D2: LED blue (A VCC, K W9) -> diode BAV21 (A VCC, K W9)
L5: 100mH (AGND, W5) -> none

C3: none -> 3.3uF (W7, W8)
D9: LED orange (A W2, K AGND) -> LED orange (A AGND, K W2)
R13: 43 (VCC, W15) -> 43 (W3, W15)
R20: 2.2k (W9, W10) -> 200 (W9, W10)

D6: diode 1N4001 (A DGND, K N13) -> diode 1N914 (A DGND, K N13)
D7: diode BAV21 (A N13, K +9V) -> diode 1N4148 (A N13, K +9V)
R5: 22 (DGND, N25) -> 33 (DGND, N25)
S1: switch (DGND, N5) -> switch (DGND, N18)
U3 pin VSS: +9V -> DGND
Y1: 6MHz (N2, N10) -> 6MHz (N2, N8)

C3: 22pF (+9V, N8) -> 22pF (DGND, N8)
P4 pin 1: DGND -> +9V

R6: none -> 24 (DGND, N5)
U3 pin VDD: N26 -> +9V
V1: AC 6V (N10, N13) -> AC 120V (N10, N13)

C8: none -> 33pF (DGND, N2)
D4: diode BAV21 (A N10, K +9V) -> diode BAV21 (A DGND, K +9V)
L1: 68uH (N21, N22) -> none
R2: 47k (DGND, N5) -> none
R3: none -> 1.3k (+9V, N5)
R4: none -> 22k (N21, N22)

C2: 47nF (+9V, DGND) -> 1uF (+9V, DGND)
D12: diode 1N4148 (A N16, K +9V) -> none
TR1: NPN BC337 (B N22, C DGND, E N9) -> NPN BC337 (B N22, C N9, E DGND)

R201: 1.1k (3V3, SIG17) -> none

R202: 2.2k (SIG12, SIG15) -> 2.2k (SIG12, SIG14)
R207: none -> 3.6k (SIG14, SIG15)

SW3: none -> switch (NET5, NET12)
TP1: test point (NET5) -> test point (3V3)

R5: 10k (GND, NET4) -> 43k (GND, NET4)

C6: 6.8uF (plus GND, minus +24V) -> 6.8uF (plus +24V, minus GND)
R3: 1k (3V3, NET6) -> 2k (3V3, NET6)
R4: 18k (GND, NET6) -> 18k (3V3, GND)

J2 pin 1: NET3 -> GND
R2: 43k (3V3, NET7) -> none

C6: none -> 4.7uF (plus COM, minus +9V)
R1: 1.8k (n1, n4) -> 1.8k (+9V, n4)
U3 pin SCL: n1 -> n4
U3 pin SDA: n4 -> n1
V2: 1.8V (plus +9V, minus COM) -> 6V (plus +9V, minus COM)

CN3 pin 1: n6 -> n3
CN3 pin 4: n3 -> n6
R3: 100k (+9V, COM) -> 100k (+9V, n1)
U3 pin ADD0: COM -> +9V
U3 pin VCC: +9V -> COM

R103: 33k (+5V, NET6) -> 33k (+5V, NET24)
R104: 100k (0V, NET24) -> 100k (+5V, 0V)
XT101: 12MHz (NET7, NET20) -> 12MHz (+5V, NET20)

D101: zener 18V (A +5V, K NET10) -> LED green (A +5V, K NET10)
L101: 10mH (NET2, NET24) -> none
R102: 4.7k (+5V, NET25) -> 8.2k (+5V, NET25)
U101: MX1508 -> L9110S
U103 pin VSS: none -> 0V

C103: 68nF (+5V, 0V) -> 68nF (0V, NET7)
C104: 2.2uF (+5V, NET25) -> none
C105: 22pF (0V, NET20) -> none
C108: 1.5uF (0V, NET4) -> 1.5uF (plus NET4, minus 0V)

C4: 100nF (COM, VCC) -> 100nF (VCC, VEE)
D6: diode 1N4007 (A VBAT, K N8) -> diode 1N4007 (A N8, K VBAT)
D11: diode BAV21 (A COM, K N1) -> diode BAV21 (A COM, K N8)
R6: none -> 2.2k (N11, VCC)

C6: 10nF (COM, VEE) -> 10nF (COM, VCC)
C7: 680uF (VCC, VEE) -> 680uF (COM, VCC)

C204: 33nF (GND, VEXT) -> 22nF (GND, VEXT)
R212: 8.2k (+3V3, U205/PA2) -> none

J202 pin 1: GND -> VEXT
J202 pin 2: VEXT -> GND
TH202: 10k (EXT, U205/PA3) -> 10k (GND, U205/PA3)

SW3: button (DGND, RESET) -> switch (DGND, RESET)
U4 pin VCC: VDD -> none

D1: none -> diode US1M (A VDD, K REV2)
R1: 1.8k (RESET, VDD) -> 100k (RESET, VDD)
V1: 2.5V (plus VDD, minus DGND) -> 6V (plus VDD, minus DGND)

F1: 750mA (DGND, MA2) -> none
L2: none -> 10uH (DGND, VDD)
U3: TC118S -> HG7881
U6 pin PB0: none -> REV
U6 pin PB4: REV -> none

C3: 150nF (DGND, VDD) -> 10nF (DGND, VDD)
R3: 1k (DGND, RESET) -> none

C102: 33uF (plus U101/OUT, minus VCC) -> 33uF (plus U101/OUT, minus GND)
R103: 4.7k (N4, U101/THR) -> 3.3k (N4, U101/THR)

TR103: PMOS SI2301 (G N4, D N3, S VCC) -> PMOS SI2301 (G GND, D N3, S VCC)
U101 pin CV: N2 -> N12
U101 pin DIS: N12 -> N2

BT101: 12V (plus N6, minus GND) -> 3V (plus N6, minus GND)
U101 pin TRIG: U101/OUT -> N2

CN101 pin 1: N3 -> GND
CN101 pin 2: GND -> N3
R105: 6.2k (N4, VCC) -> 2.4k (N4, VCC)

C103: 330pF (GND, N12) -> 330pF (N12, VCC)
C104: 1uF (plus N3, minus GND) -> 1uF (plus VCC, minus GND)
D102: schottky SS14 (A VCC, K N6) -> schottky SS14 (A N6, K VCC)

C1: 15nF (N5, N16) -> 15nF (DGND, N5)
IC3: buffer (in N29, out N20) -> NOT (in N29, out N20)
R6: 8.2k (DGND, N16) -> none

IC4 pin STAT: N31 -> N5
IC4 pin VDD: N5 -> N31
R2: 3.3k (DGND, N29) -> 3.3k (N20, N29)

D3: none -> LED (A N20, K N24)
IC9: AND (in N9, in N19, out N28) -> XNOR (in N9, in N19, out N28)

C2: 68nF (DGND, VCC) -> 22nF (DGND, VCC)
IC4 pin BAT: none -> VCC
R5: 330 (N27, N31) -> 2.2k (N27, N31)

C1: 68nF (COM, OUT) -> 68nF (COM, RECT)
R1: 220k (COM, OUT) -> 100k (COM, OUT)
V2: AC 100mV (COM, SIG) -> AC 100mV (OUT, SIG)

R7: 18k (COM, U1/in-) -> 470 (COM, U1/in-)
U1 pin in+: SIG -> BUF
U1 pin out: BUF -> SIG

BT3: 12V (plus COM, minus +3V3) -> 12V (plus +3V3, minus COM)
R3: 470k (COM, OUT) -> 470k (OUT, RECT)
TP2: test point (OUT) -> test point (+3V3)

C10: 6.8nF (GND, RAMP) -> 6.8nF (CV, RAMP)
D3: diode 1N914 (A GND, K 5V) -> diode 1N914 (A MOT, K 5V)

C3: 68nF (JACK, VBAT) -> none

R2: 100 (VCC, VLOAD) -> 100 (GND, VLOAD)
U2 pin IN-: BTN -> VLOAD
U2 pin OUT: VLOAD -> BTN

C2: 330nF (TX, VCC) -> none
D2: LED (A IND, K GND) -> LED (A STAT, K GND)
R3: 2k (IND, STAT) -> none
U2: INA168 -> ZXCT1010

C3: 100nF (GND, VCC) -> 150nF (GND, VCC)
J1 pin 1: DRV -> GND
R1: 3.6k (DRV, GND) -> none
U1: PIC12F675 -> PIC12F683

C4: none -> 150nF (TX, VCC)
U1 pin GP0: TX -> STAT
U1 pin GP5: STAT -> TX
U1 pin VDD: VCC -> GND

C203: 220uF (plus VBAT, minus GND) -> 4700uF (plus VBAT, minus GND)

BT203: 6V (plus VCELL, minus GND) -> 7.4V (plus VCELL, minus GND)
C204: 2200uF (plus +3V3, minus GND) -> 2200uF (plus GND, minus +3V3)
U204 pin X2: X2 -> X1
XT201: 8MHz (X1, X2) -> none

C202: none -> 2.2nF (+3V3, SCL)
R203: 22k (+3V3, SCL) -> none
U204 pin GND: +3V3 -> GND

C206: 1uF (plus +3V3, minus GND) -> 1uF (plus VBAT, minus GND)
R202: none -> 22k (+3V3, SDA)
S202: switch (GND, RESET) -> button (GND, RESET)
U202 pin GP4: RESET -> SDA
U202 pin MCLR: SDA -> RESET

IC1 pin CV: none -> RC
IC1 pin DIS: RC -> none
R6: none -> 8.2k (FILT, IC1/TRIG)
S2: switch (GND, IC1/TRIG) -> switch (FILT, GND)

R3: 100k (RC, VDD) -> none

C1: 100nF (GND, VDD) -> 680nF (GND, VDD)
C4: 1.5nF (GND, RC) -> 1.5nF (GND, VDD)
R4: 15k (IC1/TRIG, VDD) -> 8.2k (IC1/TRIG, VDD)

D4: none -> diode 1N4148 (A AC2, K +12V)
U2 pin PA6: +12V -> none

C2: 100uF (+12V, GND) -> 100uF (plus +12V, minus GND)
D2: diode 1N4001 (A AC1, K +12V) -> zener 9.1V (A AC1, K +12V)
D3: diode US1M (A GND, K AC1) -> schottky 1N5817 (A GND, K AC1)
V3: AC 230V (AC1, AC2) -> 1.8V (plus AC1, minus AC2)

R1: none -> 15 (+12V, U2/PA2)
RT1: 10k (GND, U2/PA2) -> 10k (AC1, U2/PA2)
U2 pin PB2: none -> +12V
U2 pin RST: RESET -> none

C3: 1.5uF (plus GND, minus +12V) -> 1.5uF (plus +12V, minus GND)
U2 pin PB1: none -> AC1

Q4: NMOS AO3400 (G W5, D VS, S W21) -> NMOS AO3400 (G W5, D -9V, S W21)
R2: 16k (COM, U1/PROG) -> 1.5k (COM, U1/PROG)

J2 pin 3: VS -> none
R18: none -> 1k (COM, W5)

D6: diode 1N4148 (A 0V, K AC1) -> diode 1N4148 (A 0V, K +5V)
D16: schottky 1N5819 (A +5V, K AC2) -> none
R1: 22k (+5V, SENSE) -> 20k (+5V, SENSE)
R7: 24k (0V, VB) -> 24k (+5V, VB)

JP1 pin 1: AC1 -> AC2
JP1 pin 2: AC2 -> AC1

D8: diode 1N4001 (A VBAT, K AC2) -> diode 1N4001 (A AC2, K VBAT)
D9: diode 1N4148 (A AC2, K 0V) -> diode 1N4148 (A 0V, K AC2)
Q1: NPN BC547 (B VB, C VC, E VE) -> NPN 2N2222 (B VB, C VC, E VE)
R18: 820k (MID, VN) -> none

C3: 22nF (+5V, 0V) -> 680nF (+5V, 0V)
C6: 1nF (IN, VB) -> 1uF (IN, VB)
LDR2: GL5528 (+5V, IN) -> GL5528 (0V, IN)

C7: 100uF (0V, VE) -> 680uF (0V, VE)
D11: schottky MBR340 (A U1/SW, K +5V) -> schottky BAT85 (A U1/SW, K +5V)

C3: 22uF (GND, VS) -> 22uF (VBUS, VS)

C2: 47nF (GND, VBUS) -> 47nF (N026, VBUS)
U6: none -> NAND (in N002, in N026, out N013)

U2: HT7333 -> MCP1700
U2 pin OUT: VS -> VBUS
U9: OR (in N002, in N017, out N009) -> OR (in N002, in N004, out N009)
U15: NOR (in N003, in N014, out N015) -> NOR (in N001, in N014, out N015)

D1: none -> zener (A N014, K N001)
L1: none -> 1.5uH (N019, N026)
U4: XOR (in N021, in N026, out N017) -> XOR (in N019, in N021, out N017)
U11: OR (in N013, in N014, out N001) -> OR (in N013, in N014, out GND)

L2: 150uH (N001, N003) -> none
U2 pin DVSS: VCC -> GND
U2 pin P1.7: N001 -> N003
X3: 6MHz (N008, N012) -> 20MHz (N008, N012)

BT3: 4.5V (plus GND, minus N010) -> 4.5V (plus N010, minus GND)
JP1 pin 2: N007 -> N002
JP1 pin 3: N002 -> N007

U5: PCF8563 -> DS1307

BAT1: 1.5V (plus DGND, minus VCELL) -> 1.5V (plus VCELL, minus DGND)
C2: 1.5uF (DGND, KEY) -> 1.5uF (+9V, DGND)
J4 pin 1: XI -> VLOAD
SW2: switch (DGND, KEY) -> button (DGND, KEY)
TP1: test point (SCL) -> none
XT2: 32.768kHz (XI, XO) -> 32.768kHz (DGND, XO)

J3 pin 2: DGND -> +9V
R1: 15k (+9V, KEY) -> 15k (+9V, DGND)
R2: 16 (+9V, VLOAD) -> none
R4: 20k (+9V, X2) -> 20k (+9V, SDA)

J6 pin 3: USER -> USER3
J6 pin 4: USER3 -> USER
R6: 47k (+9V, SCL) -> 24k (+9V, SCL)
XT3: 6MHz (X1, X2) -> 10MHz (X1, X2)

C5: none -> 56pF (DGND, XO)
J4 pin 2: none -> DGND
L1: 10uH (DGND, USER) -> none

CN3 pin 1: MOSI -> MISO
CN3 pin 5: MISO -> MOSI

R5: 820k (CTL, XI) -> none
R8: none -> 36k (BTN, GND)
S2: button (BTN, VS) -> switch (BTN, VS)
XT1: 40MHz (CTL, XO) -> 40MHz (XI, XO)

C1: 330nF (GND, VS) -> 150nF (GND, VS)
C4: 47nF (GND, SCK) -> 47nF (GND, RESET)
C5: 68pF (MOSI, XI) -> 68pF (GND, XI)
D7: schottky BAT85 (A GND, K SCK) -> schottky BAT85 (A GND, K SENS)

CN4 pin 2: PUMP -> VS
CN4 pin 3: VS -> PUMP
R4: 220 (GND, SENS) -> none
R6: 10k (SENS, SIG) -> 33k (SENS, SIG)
■ ■ ■ ■ ■ ■ ■
## Task brief
Above are the records; from them, give again exactly the lines from the one containing "C1: 68nF (COM, OUT) -> 68nF (COM, RECT)" through the one containing "U202 pin MCLR: SDA -> RESET", both included.

## Answer below
C1: 68nF (COM, OUT) -> 68nF (COM, RECT)
R1: 220k (COM, OUT) -> 100k (COM, OUT)
V2: AC 100mV (COM, SIG) -> AC 100mV (OUT, SIG)

R7: 18k (COM, U1/in-) -> 470 (COM, U1/in-)
U1 pin in+: SIG -> BUF
U1 pin out: BUF -> SIG

BT3: 12V (plus COM, minus +3V3) -> 12V (plus +3V3, minus COM)
R3: 470k (COM, OUT) -> 470k (OUT, RECT)
TP2: test point (OUT) -> test point (+3V3)

C10: 6.8nF (GND, RAMP) -> 6.8nF (CV, RAMP)
D3: diode 1N914 (A GND, K 5V) -> diode 1N914 (A MOT, K 5V)

C3: 68nF (JACK, VBAT) -> none

R2: 100 (VCC, VLOAD) -> 100 (GND, VLOAD)
U2 pin IN-: BTN -> VLOAD
U2 pin OUT: VLOAD -> BTN

C2: 330nF (TX, VCC) -> none
D2: LED (A IND, K GND) -> LED (A STAT, K GND)
R3: 2k (IND, STAT) -> none
U2: INA168 -> ZXCT1010

C3: 100nF (GND, VCC) -> 150nF (GND, VCC)
J1 pin 1: DRV -> GND
R1: 3.6k (DRV, GND) -> none
U1: PIC12F675 -> PIC12F683

C4: none -> 150nF (TX, VCC)
U1 pin GP0: TX -> STAT
U1 pin GP5: STAT -> TX
U1 pin VDD: VCC -> GND

C203: 220uF (plus VBAT, minus GND) -> 4700uF (plus VBAT, minus GND)

BT203: 6V (plus VCELL, minus GND) -> 7.4V (plus VCELL, minus GND)
C204: 2200uF (plus +3V3, minus GND) -> 2200uF (plus GND, minus +3V3)
U204 pin X2: X2 -> X1
XT201: 8MHz (X1, X2) -> none

C202: none -> 2.2nF (+3V3, SCL)
R203: 22k (+3V3, SCL) -> none
U204 pin GND: +3V3 -> GND

C206: 1uF (plus +3V3, minus GND) -> 1uF (plus VBAT, minus GND)
R202: none -> 22k (+3V3, SDA)
S202: switch (GND, RESET) -> button (GND, RESET)
U202 pin GP4: RESET -> SDA
U202 pin MCLR: SDA -> RESET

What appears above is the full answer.